YOUR OBJECTIVE
Please transcribe only the lines that run from the line bearing "(428, 452) = (293, 326): purple" to the end of the entries, keeping both end lines. Skip the pictures.

BEGIN INPUT RECORDS

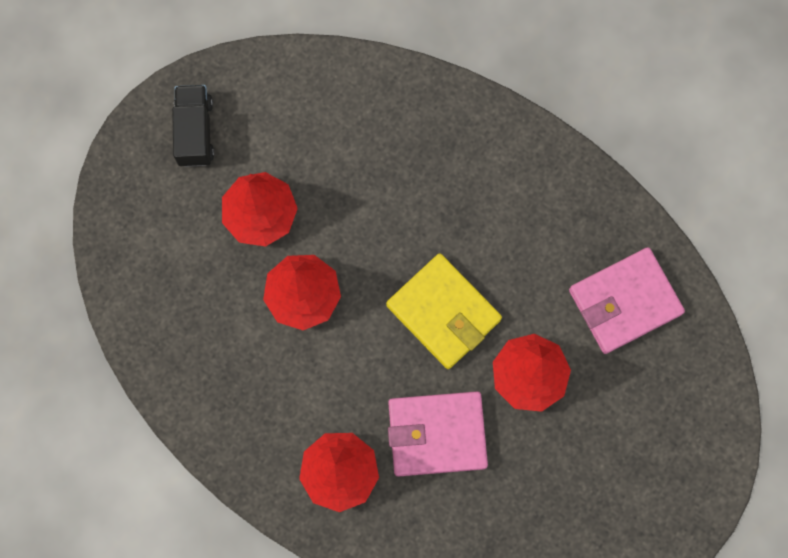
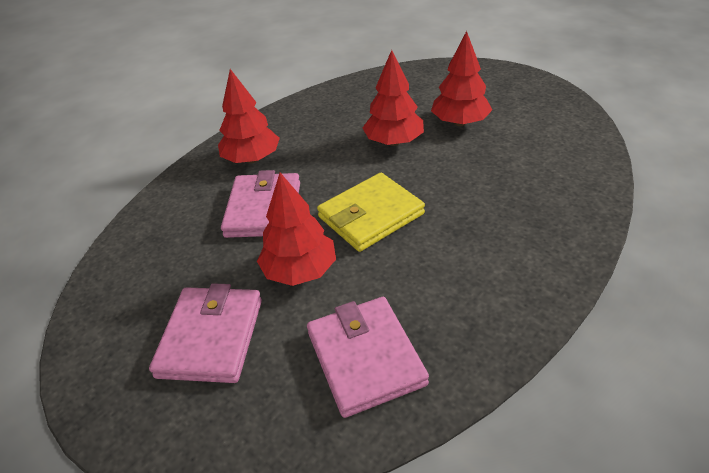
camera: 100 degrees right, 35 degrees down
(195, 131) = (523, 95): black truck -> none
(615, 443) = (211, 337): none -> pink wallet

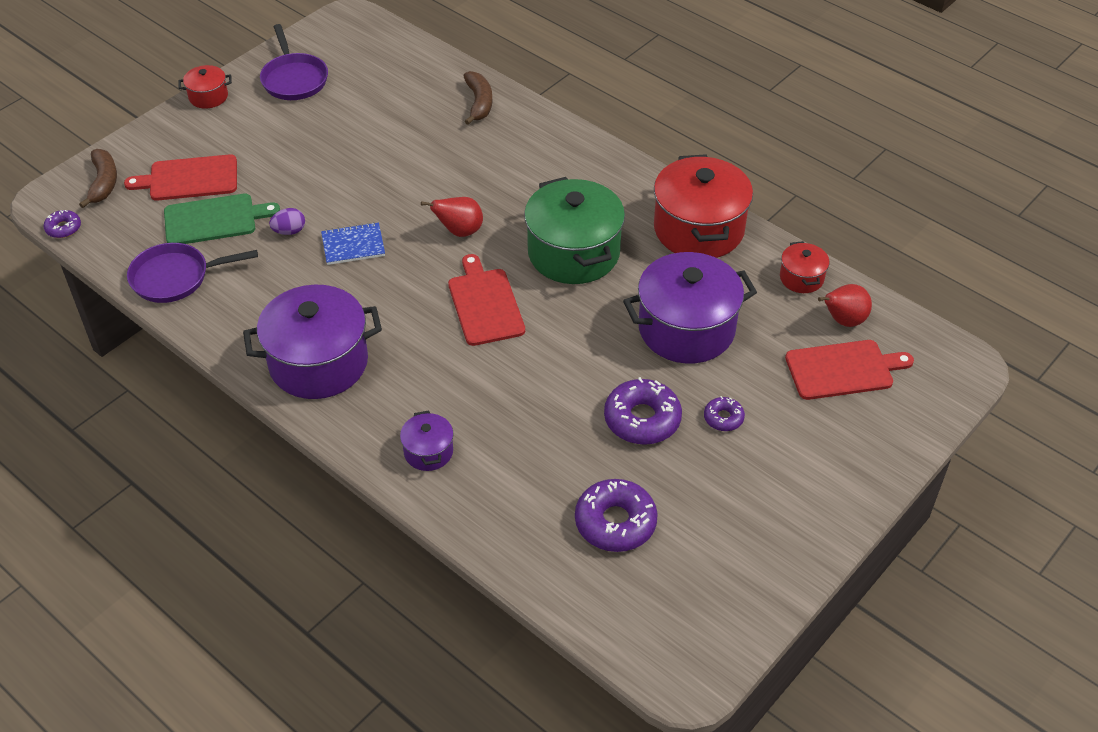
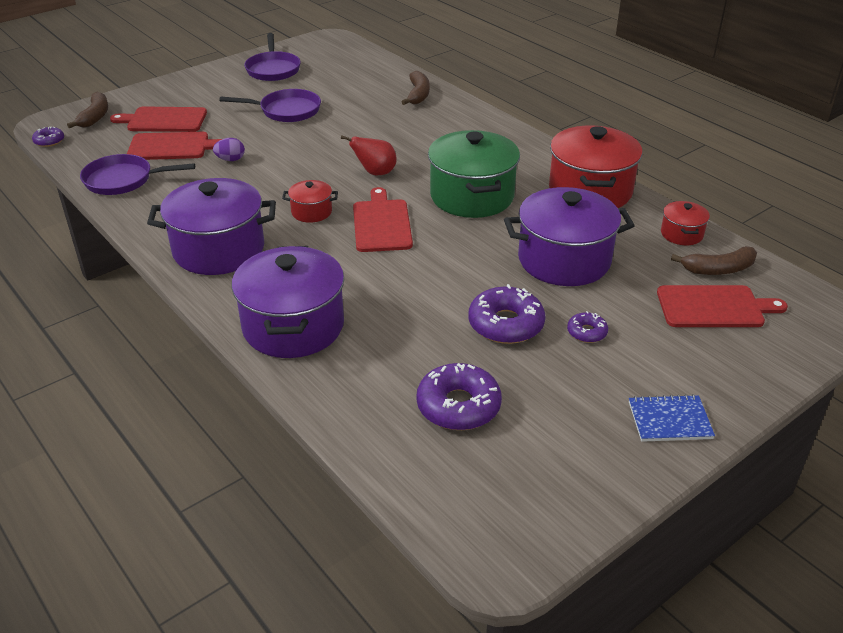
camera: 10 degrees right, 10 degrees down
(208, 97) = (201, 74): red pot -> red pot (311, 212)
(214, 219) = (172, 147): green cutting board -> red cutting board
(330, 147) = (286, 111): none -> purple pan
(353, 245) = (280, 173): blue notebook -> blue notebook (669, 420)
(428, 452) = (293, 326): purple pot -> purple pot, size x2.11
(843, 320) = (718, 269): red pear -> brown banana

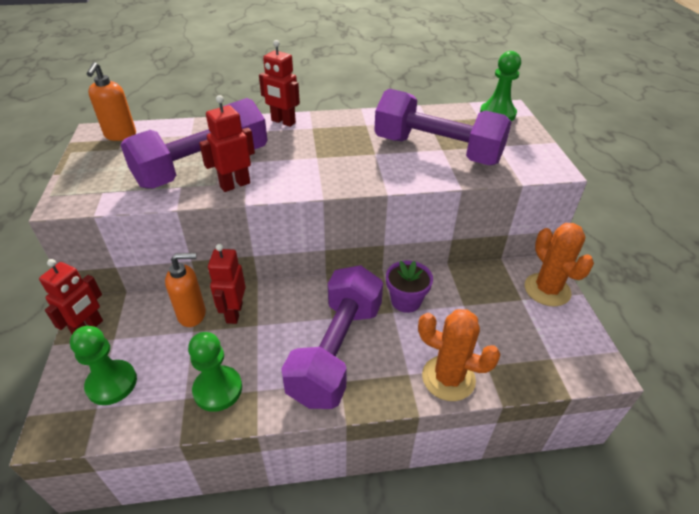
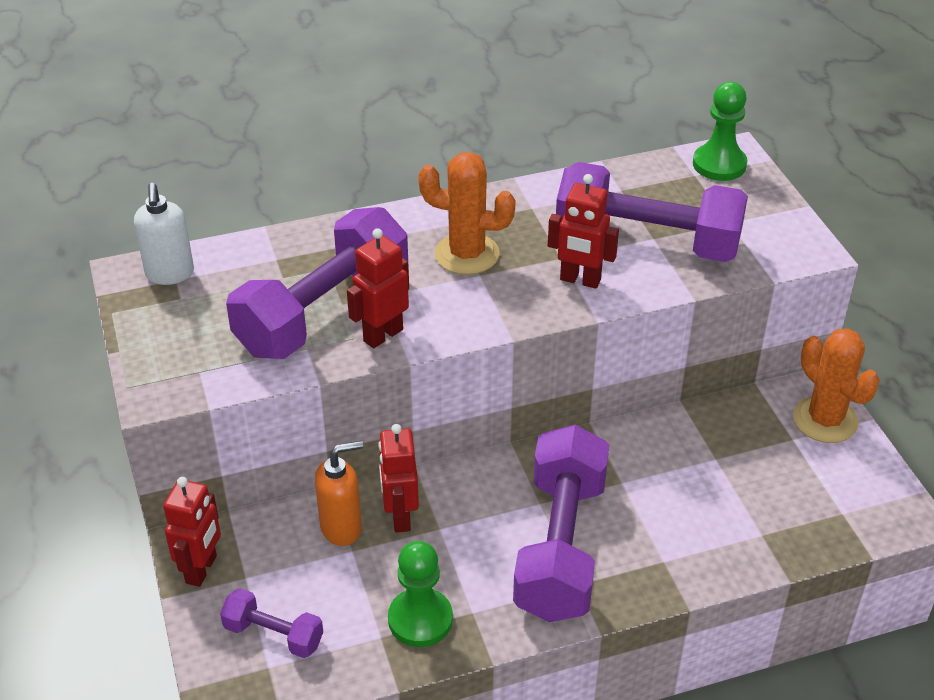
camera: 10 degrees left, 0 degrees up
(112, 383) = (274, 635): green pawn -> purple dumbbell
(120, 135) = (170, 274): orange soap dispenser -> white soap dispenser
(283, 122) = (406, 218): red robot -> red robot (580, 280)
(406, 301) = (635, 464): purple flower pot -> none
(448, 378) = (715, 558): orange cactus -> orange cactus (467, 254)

END INPUT RECORDS

TASK RESULT
(428, 452) = (293, 326): purple pot -> purple pot, size x2.11
(843, 320) = (718, 269): red pear -> brown banana

camera: 10 degrees left, 0 degrees up
(112, 383) = (274, 635): green pawn -> purple dumbbell
(120, 135) = (170, 274): orange soap dispenser -> white soap dispenser
(283, 122) = (406, 218): red robot -> red robot (580, 280)
(406, 301) = (635, 464): purple flower pot -> none
(448, 378) = (715, 558): orange cactus -> orange cactus (467, 254)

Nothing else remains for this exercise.